- WHAT IS BEING ASKED
For the data below, restate word for word only the lines from the line containing "(292, 101) = (445, 78): blue" through the line containing "(679, 294) = (589, 504): orange", both ends included.

(Data items)
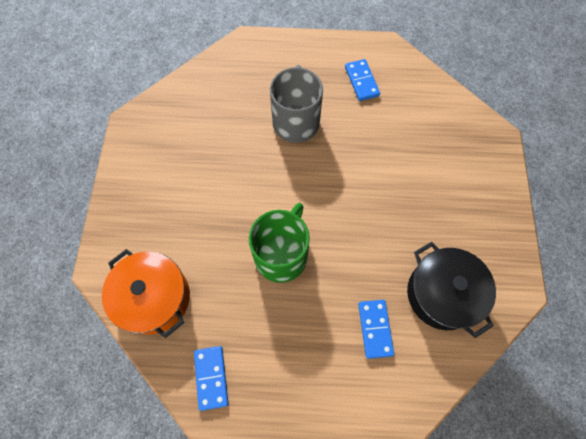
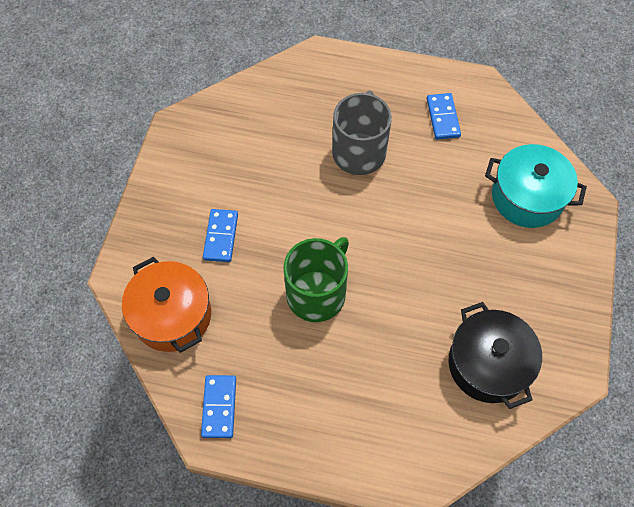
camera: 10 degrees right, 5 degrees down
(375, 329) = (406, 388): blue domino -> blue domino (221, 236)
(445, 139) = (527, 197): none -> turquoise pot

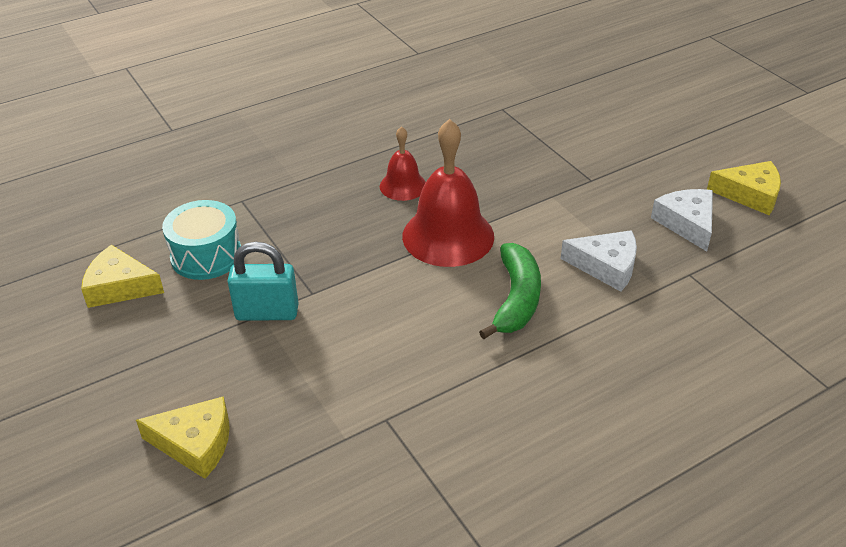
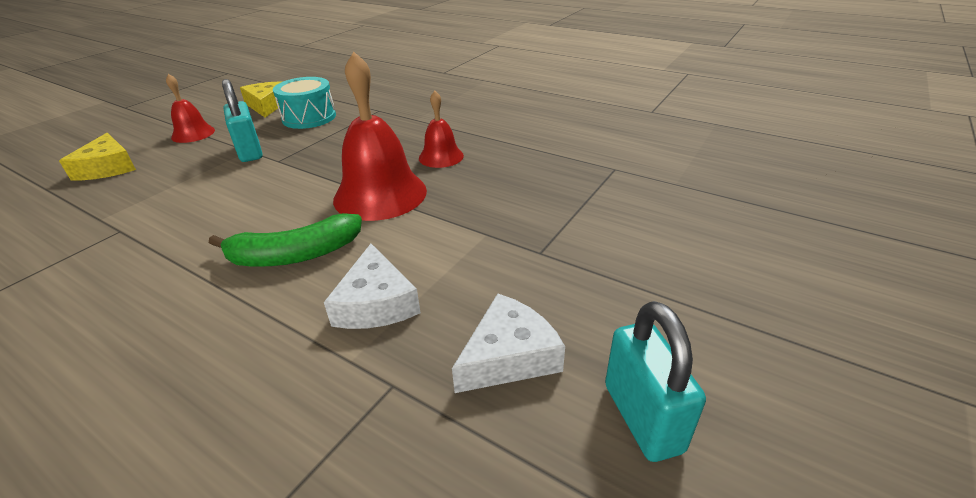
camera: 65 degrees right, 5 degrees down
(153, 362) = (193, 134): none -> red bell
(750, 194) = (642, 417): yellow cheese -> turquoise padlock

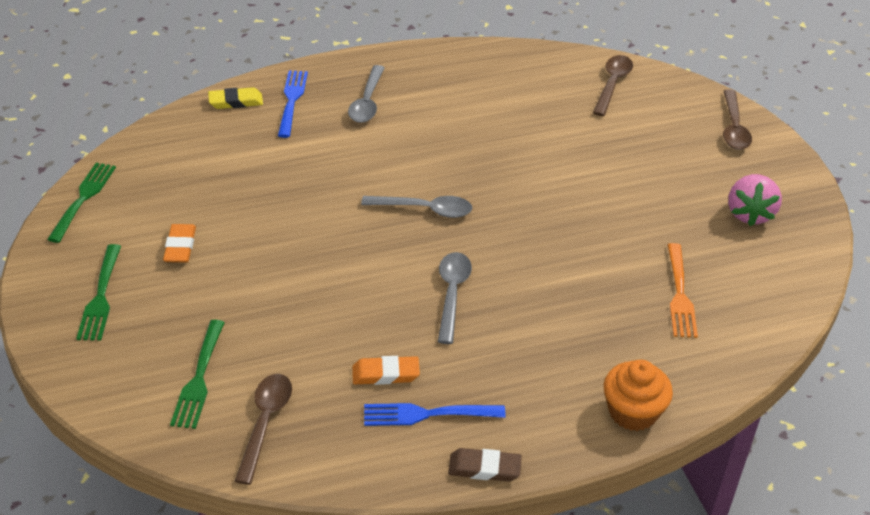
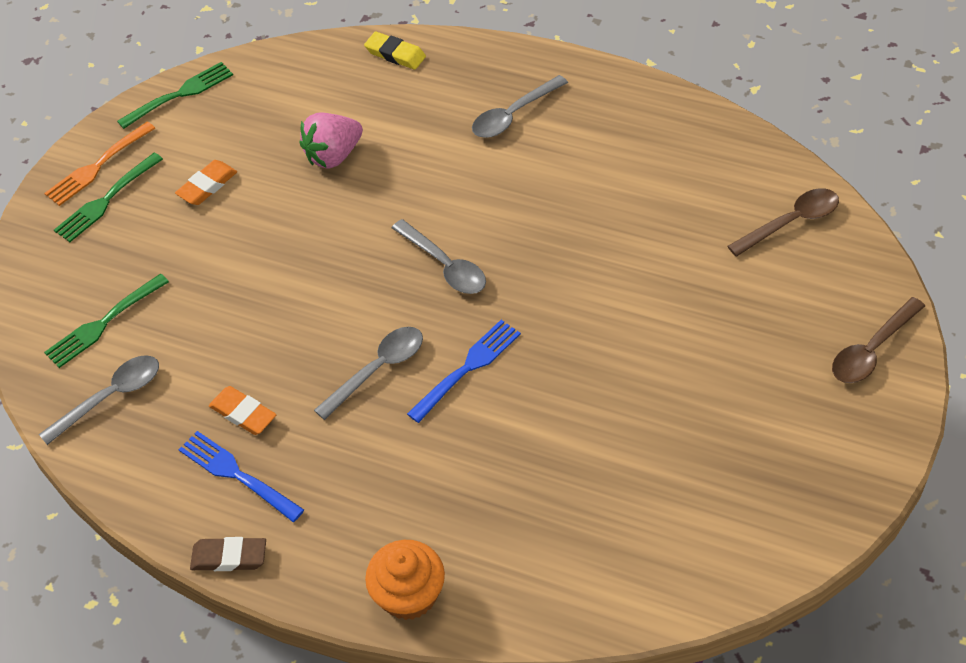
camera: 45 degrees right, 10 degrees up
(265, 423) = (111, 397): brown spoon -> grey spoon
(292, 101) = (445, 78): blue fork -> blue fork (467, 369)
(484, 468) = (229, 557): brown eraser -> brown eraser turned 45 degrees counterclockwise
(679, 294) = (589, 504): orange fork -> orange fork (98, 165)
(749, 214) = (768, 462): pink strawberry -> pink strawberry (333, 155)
...
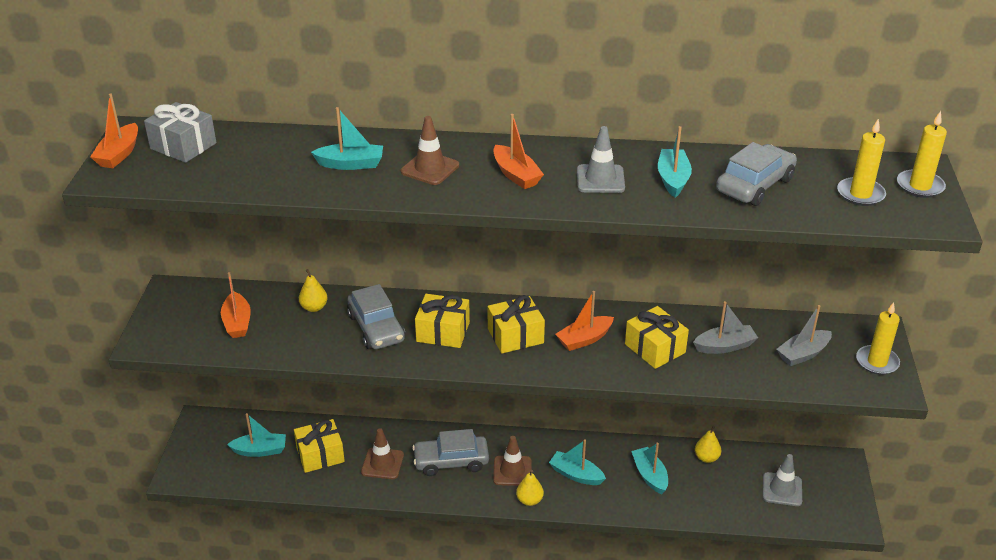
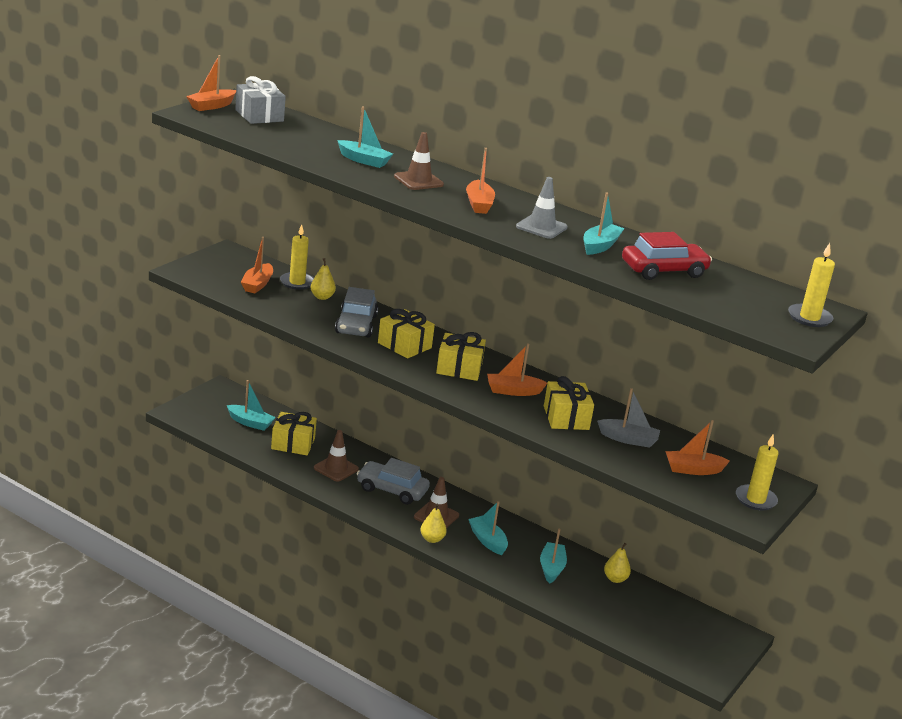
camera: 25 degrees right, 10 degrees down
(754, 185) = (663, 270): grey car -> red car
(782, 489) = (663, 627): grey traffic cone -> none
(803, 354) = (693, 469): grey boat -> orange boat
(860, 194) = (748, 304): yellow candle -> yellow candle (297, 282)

- OUTPUT
(292, 101) = (445, 78): blue fork -> blue fork (467, 369)
(484, 468) = (229, 557): brown eraser -> brown eraser turned 45 degrees counterclockwise
(679, 294) = (589, 504): orange fork -> orange fork (98, 165)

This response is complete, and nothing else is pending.